ASSIGNMENT »
Please return only the lines from the one showing "green brick F7" to the end of the entries, keeping both ends and dropping every picture.

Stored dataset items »
-*-*-

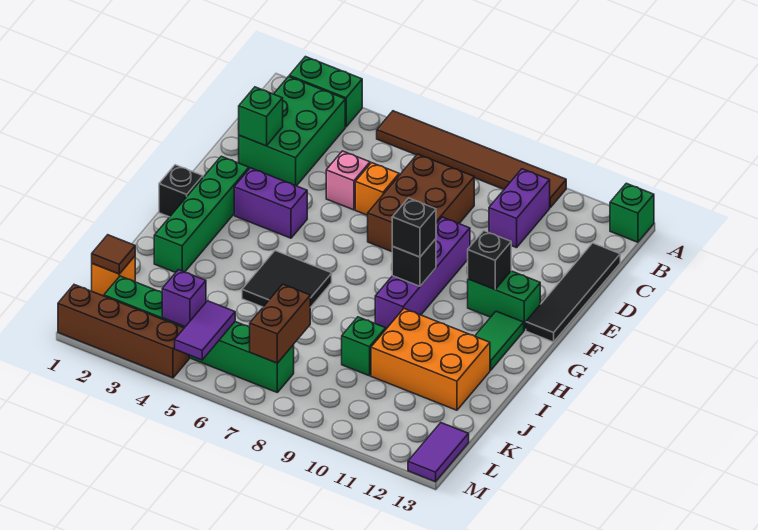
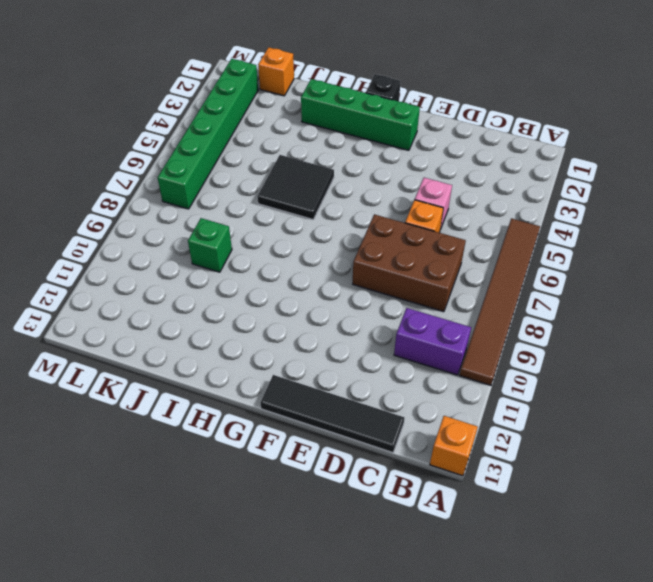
orange brick A13 level 1 -> green brick A13 level 1
none -> green brick A2:A3 level 1
none -> green brick B2:D3 level 1
none -> purple brick E9:H9 level 1
none -> purple brick F3:F4 level 1

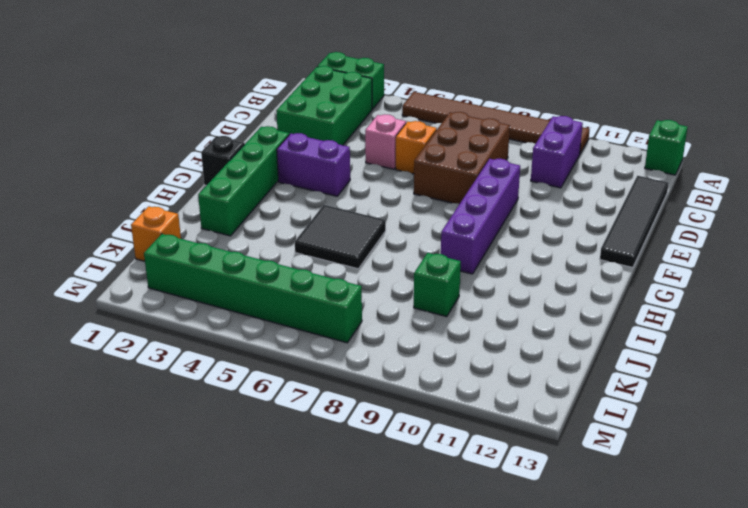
none -> green brick F11:F12 level 1
none -> green tile G12:H12 level 1
none -> orange brick I10:J12 level 1
none -> purple tile L13:M13 level 1

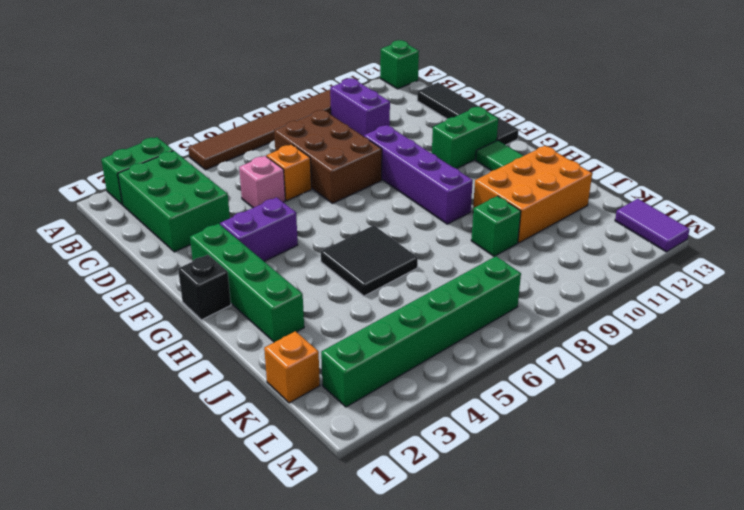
none -> brown brick M1:M4 level 1
none -> green brick D2 level 2
none -> black brick F11 level 2
none -> black brick G9 level 2

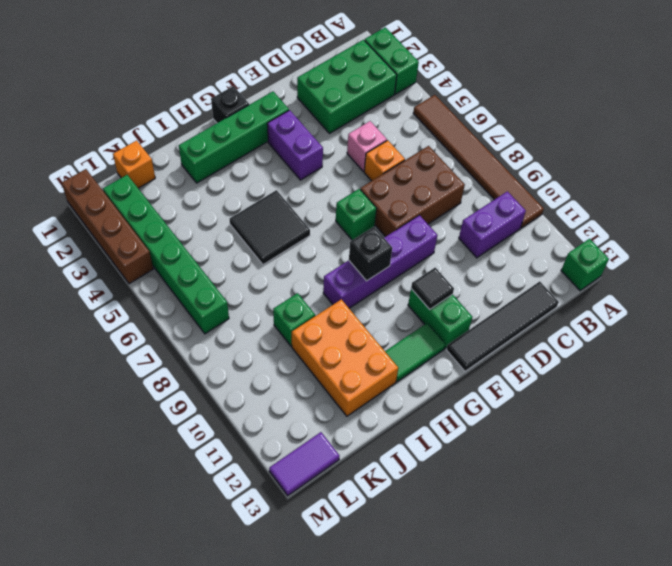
green brick F7 level 1 -> green brick D2 level 2
black tile F11 level 2 -> black brick F11 level 2
none -> brown tile K1 level 2
none -> brown brick K7:L7 level 2
none -> purple brick L4 level 2
none -> purple tile L5:M5 level 2

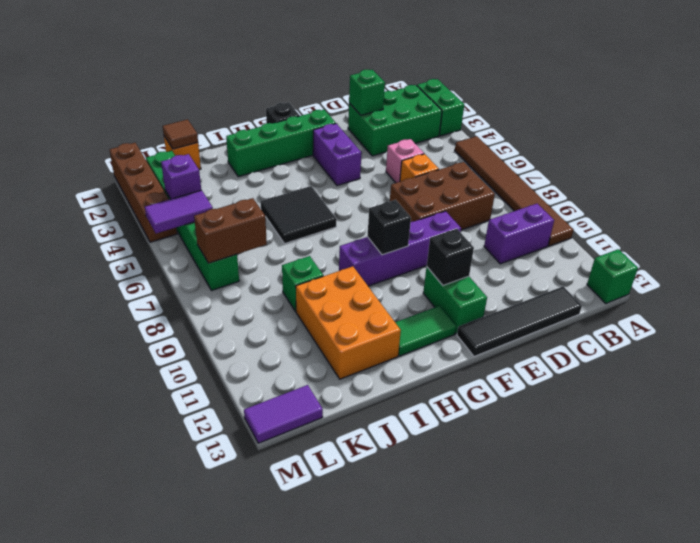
none -> black brick G9 level 3

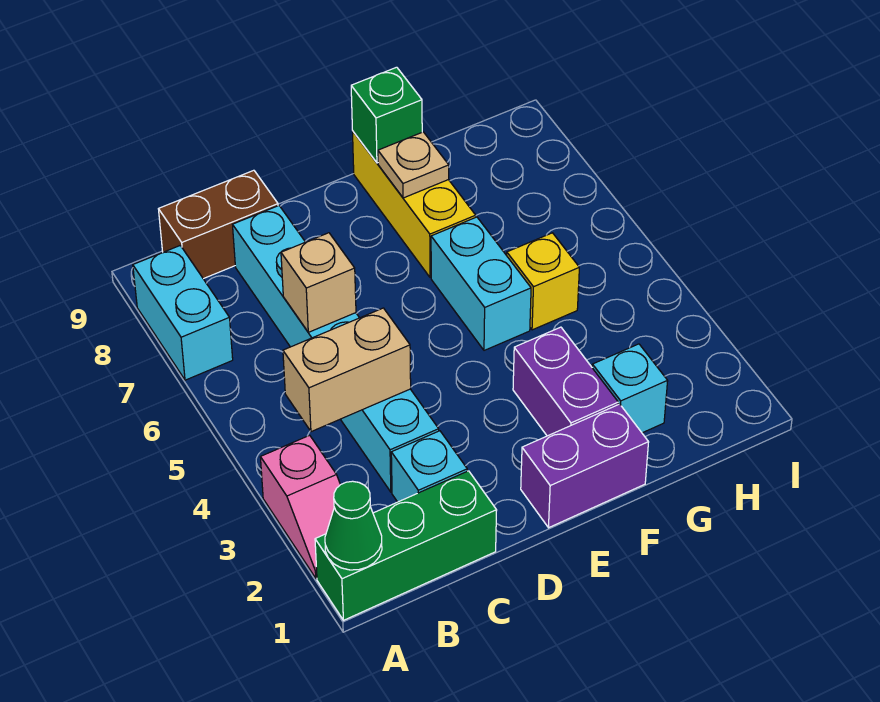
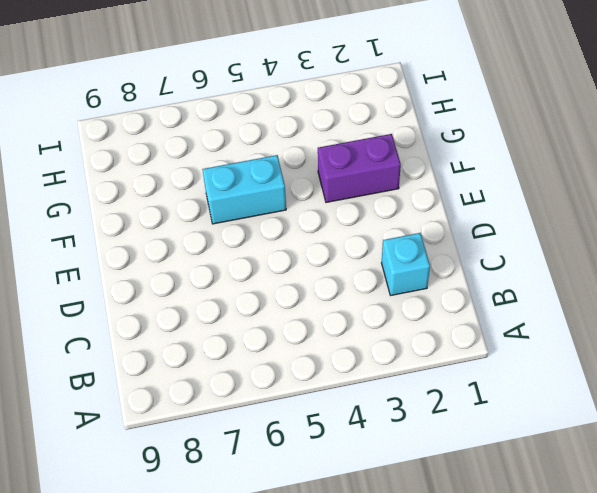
none -> green brick A1:C1 level 1
none -> pink slope A2:A3 level 1 top 3
none -> cyan brick A7:A8 level 1

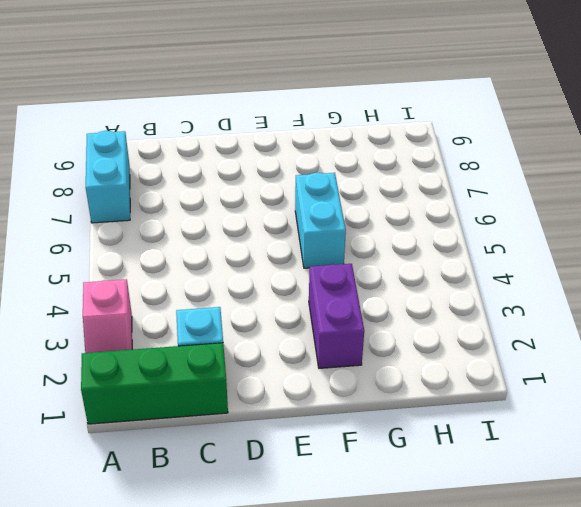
none -> brown brick B9:C9 level 1
none -> cyan brick C3:C8 level 1
none -> purple brick E1:F1 level 1

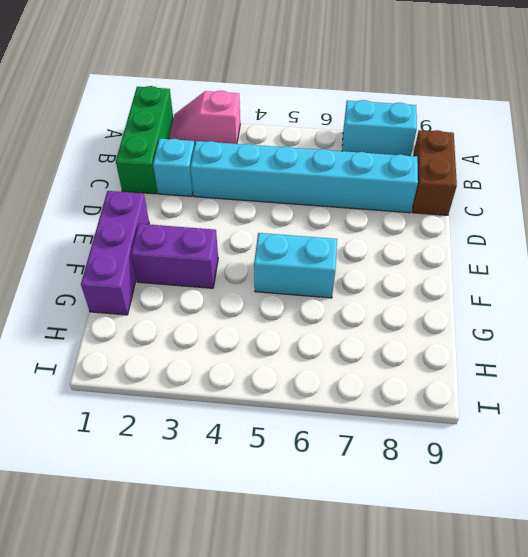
purple brick E1:G1 level 1 -> purple brick E1:F1 level 1
none -> yellow brick F7:F9 level 1
none -> cyan brick G2 level 1
none -> yellow brick G5 level 1

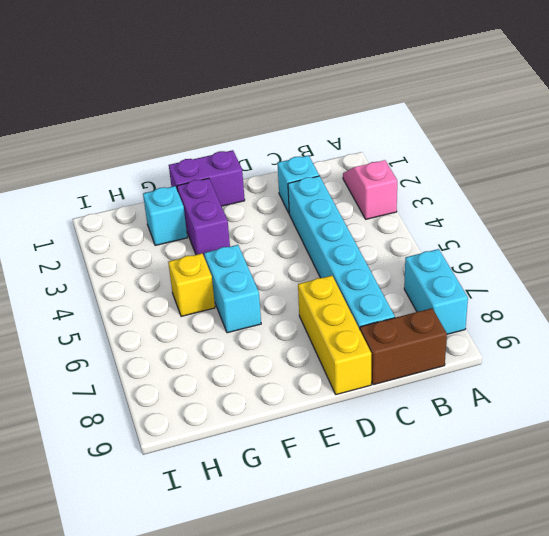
yellow brick D7:D9 level 1 -> yellow brick F7:F9 level 1
none -> green brick A1:C1 level 1
none -> green cone A1 level 2
none -> tan brick B4:C4 level 2

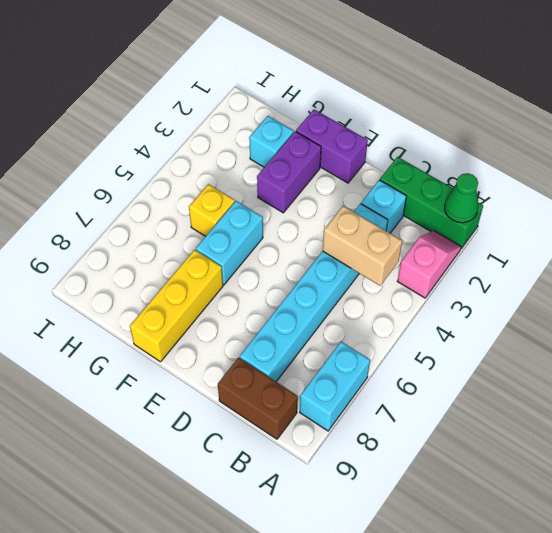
none -> tan brick C6 level 2
none -> tan plate F8 level 2
none -> green brick F9 level 2

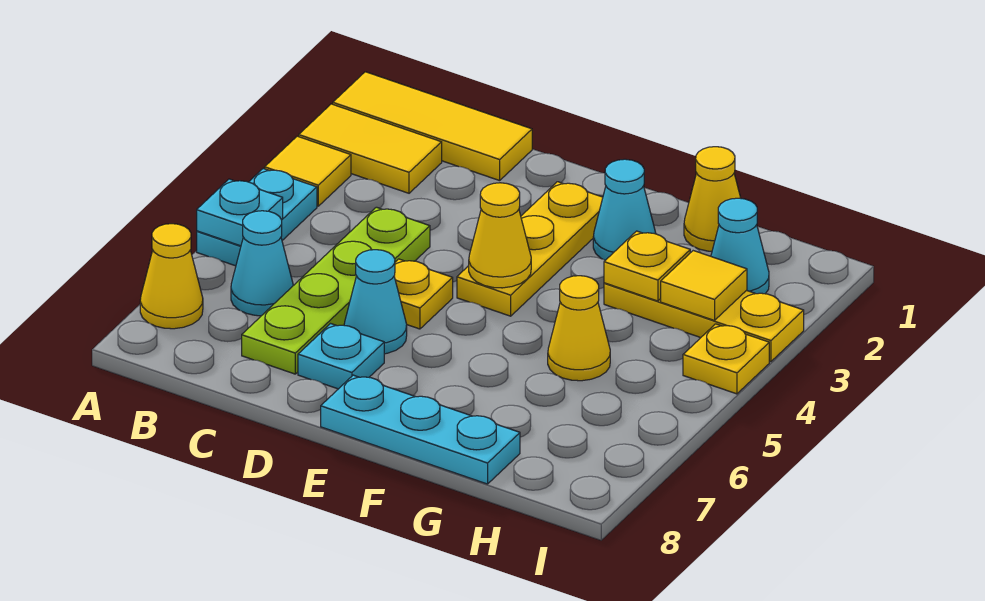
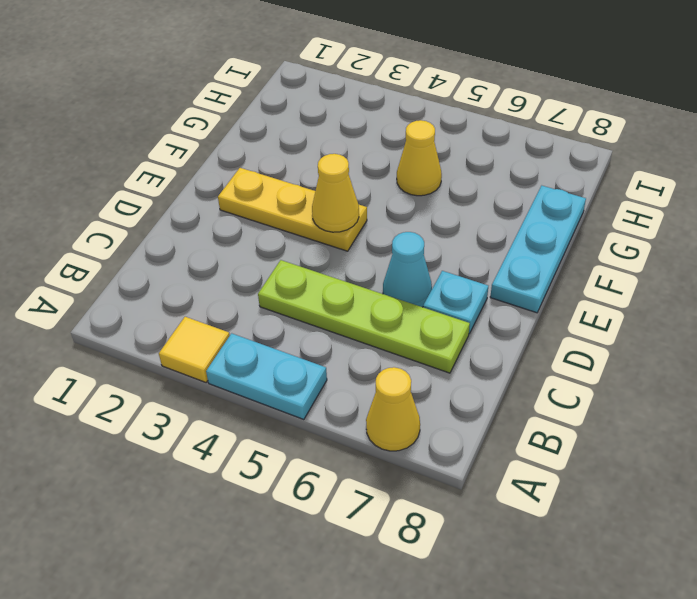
none -> yellow tile A1:C1 level 1
none -> yellow tile A2:B2 level 1
none -> cyan cone B6 level 1

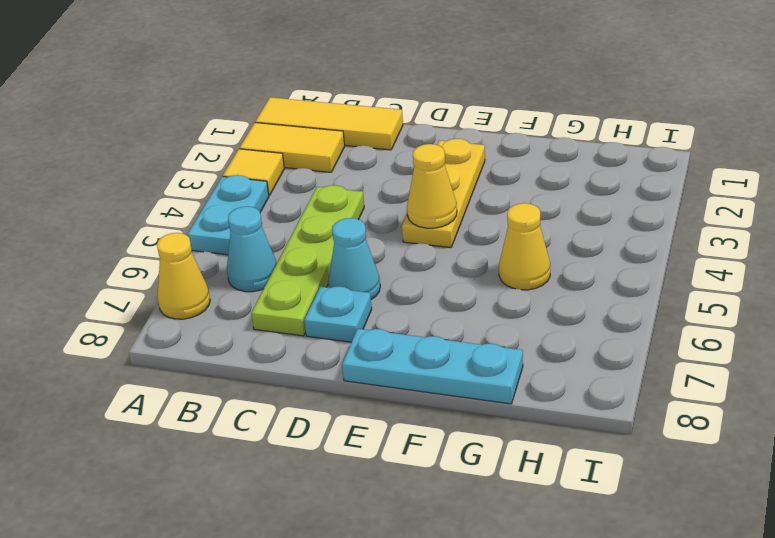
none -> yellow plate D5 level 1
none -> cyan cone F2 level 1
none -> yellow cone G1 level 1

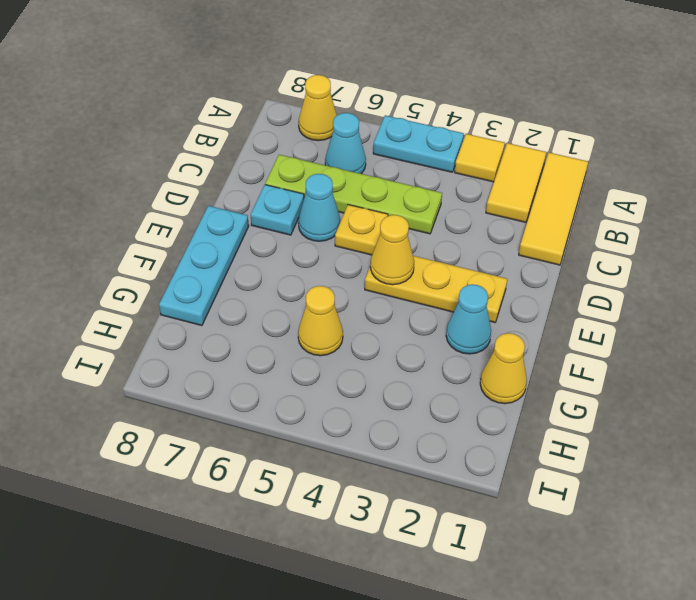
none -> yellow plate G3:I3 level 1
none -> cyan cone H2 level 1
none -> yellow plate I4 level 1

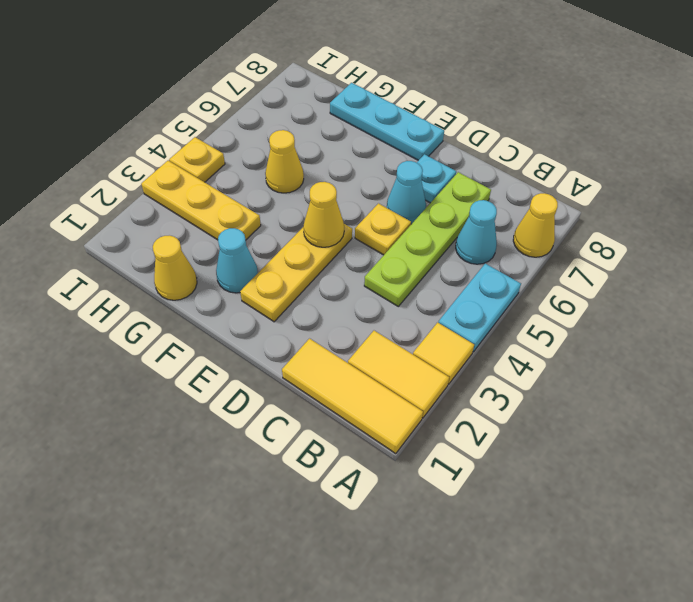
none -> cyan cone H2 level 1
none -> cyan plate A5 level 2
none -> yellow plate G3 level 2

-*-*-

YOUR SOLUTION »
green brick F7 level 1 -> green brick D2 level 2
black tile F11 level 2 -> black brick F11 level 2
none -> brown tile K1 level 2
none -> brown brick K7:L7 level 2
none -> purple brick L4 level 2
none -> purple tile L5:M5 level 2

none -> black brick G9 level 3

none -> green brick A1:C1 level 1
none -> pink slope A2:A3 level 1 top 3
none -> cyan brick A7:A8 level 1

none -> brown brick B9:C9 level 1
none -> cyan brick C3:C8 level 1
none -> purple brick E1:F1 level 1

purple brick E1:G1 level 1 -> purple brick E1:F1 level 1
none -> yellow brick F7:F9 level 1
none -> cyan brick G2 level 1
none -> yellow brick G5 level 1

yellow brick D7:D9 level 1 -> yellow brick F7:F9 level 1
none -> green brick A1:C1 level 1
none -> green cone A1 level 2
none -> tan brick B4:C4 level 2

none -> tan brick C6 level 2
none -> tan plate F8 level 2
none -> green brick F9 level 2

none -> yellow tile A1:C1 level 1
none -> yellow tile A2:B2 level 1
none -> cyan cone B6 level 1

none -> yellow plate D5 level 1
none -> cyan cone F2 level 1
none -> yellow cone G1 level 1

none -> yellow plate G3:I3 level 1
none -> cyan cone H2 level 1
none -> yellow plate I4 level 1

none -> cyan cone H2 level 1
none -> cyan plate A5 level 2
none -> yellow plate G3 level 2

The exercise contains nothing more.